# PROBLEM DETAILS
Below is a listing. Write out exactly its lines between the one holding "camera: 65 degrees right, 15 degrees up" and the one holding "ROSE-PINK SPACESHIP (2nd from left)", inclusive.

# EXTRACTED ENTRIES
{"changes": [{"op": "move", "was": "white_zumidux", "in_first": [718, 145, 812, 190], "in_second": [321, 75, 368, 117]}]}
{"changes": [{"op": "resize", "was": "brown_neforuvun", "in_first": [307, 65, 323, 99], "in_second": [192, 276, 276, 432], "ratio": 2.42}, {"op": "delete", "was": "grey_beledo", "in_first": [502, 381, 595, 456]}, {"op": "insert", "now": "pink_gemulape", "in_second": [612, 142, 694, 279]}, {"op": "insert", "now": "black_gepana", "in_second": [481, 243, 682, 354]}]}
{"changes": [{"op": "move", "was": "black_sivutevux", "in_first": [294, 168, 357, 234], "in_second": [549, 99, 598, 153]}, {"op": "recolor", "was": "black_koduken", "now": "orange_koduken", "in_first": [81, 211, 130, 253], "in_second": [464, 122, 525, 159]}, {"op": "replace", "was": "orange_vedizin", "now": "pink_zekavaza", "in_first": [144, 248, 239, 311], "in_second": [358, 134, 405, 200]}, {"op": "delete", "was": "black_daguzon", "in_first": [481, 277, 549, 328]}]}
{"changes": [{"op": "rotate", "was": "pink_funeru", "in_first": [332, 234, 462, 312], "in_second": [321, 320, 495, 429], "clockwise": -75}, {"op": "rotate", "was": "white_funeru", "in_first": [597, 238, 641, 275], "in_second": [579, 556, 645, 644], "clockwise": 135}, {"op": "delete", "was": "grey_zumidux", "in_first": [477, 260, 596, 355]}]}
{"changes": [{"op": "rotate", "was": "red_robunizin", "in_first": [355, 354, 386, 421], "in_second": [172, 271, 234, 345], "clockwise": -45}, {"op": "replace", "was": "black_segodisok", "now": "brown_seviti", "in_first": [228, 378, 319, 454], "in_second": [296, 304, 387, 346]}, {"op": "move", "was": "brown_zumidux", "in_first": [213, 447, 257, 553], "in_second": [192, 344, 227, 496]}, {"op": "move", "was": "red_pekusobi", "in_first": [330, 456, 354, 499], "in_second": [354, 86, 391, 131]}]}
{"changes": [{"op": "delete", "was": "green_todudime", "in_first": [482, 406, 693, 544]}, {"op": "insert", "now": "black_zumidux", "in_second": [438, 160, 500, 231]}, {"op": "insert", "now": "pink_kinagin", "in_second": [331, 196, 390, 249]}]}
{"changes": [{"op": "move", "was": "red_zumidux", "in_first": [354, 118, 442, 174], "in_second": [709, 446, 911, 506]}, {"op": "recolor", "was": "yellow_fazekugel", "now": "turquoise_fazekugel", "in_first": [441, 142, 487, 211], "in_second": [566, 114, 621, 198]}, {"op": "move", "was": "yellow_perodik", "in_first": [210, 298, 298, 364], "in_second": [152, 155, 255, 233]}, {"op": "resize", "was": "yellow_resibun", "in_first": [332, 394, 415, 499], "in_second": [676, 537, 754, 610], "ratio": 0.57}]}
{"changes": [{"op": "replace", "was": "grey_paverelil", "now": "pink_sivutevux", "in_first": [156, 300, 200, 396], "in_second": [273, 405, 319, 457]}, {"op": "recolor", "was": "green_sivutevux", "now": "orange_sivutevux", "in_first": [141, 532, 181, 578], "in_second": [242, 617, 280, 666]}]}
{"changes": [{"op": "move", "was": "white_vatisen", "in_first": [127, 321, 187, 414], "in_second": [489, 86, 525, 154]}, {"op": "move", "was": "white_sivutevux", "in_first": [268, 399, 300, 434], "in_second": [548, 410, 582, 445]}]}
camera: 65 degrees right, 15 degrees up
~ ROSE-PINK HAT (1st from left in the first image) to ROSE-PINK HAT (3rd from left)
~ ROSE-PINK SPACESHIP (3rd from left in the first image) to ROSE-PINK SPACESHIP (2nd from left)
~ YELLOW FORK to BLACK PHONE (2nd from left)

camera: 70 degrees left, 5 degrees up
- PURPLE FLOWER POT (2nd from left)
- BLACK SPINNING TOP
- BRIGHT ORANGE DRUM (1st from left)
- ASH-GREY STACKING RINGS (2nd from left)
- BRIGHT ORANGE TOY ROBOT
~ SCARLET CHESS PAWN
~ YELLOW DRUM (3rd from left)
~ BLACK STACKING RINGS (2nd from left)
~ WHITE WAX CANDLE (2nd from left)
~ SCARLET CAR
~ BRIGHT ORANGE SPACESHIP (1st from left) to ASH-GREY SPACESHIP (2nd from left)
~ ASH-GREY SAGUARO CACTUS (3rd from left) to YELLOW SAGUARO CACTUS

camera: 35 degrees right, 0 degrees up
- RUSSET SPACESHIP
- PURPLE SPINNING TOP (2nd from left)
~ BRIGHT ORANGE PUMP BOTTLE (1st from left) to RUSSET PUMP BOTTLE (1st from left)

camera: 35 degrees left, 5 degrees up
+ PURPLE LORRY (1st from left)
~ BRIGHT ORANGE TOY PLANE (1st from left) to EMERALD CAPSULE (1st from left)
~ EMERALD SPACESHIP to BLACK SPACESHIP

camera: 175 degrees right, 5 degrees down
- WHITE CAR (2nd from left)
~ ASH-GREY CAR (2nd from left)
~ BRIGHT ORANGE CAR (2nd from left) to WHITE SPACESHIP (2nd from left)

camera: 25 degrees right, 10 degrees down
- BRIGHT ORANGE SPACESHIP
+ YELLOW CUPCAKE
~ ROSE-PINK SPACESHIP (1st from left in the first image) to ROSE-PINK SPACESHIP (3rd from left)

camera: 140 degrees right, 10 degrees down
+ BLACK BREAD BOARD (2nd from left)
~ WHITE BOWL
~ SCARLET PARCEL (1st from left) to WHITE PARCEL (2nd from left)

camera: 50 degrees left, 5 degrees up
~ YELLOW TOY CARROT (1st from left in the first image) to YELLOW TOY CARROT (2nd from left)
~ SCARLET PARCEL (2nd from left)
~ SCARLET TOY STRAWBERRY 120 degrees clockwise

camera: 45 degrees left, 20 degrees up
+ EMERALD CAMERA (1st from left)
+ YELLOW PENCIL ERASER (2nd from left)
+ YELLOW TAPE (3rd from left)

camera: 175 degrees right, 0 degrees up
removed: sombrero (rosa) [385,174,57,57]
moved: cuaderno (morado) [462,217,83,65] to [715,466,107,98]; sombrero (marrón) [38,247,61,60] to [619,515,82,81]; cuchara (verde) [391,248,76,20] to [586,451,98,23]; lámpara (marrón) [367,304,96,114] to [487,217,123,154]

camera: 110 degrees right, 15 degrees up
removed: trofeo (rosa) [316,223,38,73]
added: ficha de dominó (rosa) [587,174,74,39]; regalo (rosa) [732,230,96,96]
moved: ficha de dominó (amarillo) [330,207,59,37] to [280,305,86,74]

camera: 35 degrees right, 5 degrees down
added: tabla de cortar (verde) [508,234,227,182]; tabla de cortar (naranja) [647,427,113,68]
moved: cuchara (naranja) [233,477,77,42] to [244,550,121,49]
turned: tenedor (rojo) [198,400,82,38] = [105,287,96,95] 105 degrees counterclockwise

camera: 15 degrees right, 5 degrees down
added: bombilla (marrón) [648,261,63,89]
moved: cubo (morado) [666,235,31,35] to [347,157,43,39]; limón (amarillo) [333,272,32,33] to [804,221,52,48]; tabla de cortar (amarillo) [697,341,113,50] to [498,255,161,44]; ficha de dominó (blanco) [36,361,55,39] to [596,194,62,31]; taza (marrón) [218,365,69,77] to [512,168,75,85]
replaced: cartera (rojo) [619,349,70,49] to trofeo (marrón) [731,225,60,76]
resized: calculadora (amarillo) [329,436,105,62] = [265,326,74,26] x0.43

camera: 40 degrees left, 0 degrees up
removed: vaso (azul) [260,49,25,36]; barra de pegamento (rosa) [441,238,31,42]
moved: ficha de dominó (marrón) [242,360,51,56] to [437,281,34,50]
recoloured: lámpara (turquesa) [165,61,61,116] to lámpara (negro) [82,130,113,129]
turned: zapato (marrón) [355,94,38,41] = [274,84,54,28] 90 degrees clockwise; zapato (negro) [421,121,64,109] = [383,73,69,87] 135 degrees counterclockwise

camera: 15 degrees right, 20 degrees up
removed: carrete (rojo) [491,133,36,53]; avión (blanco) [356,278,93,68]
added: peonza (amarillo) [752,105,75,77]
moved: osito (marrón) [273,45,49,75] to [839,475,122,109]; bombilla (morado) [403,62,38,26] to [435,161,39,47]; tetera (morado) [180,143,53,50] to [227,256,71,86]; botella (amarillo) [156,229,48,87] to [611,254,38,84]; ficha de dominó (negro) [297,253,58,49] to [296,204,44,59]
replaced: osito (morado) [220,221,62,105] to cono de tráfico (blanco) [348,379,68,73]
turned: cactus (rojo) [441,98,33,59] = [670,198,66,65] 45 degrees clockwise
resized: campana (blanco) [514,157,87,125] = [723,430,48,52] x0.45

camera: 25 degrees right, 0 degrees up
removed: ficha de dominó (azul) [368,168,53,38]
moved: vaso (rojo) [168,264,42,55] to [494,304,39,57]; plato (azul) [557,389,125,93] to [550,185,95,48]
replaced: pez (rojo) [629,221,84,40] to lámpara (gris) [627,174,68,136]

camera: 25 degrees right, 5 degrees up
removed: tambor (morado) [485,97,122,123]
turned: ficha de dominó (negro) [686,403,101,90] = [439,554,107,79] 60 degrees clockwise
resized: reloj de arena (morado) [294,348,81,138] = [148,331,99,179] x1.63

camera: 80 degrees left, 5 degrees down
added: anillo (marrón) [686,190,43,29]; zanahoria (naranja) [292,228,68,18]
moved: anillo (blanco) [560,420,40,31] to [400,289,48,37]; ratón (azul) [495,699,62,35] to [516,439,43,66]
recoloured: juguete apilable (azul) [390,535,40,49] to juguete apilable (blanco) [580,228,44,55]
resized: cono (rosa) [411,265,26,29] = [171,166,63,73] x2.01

# RESPONSE TO THIS EXERCISE
camera: 65 degrees right, 15 degrees up
~ ROSE-PINK HAT (1st from left in the first image) to ROSE-PINK HAT (3rd from left)
~ ROSE-PINK SPACESHIP (3rd from left in the first image) to ROSE-PINK SPACESHIP (2nd from left)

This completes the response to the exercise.